TASK:
Every line holding the string "none" is to be copied from the entries below.

AVAILABLE DATA:

......

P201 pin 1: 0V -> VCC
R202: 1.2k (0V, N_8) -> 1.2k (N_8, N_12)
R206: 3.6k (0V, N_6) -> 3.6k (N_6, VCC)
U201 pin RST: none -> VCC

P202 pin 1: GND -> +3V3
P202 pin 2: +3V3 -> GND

......

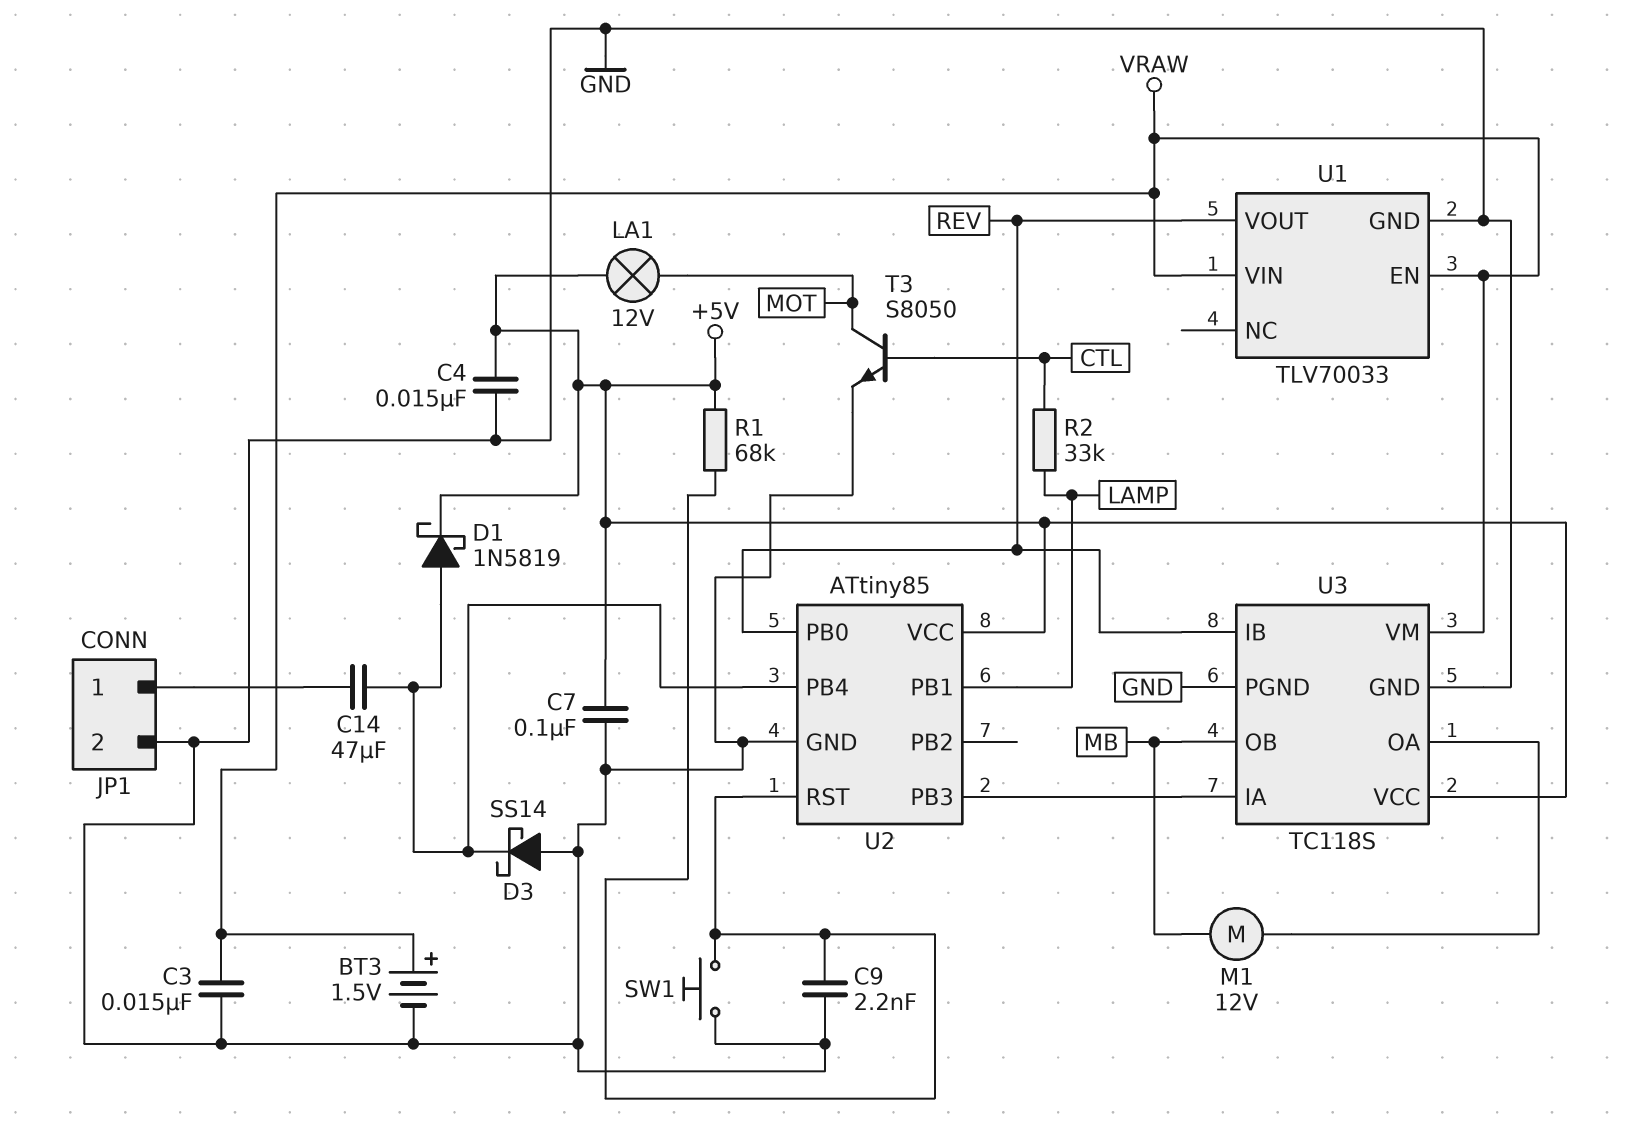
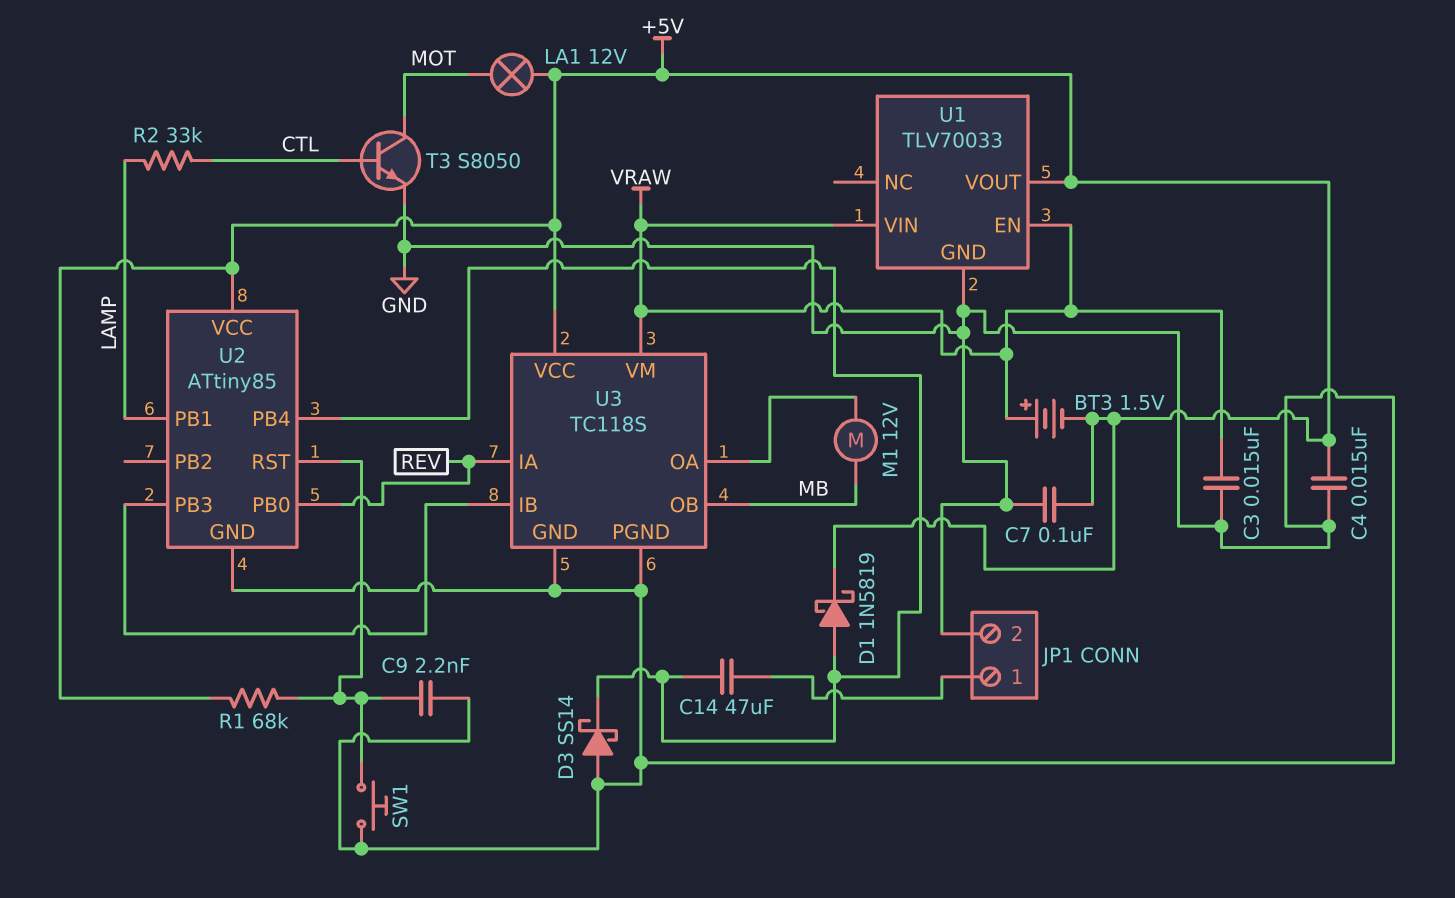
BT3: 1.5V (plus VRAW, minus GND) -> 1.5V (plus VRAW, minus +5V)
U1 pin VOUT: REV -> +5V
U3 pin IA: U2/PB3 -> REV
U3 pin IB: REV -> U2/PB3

......

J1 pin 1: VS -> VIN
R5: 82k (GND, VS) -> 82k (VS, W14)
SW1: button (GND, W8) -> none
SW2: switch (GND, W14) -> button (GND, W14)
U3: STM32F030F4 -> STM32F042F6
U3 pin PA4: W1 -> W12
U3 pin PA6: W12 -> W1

......

WRITTEN RESPONSE:
U201 pin RST: none -> VCC
SW1: button (GND, W8) -> none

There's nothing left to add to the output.